■ **Task**
For this exercise, output the line holding "black phone: 1 -> 0" and all subsequent lines of the entries below, unchanged, up to and including the last.

■ **Before-and-after object lists**
───
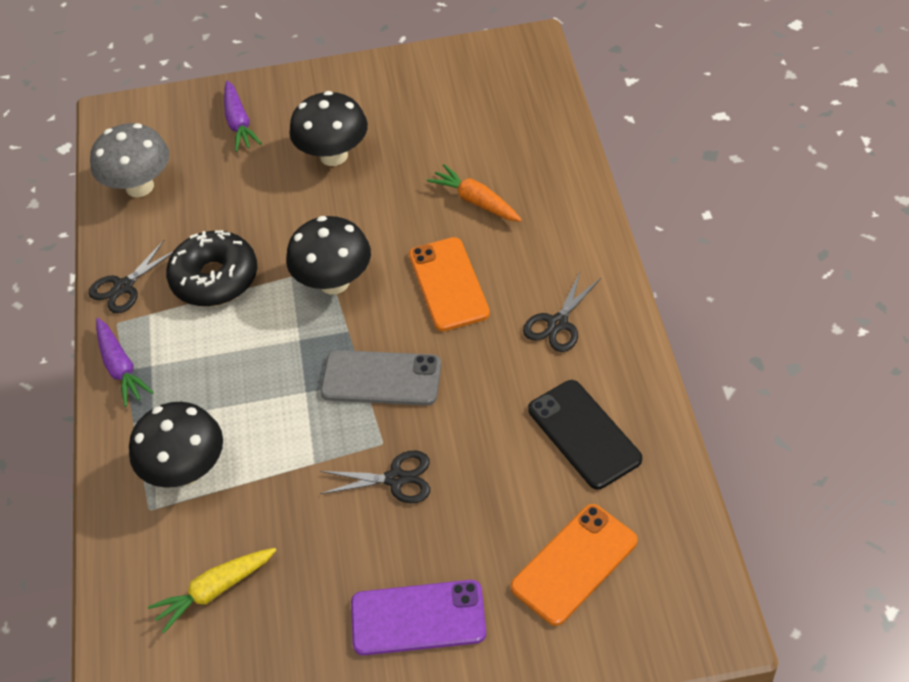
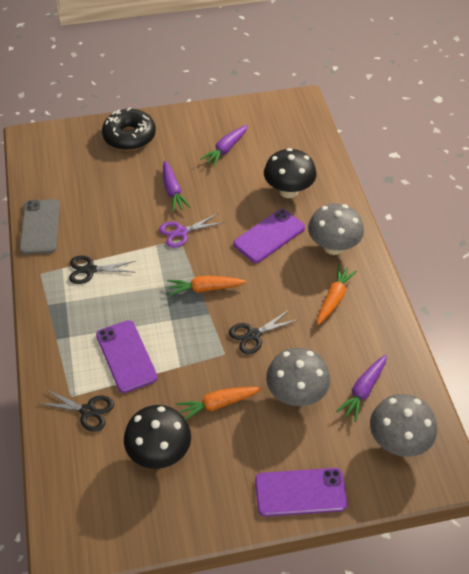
black mushroom: 3 -> 2
black phone: 1 -> 0
grey mushroom: 1 -> 3
orange carrot: 1 -> 3
orange phone: 2 -> 0
purple carrot: 2 -> 3
purple phone: 1 -> 3
purple scissors: 0 -> 1
yellow carrot: 1 -> 0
───
■ **Exercise answer**
black phone: 1 -> 0
grey mushroom: 1 -> 3
orange carrot: 1 -> 3
orange phone: 2 -> 0
purple carrot: 2 -> 3
purple phone: 1 -> 3
purple scissors: 0 -> 1
yellow carrot: 1 -> 0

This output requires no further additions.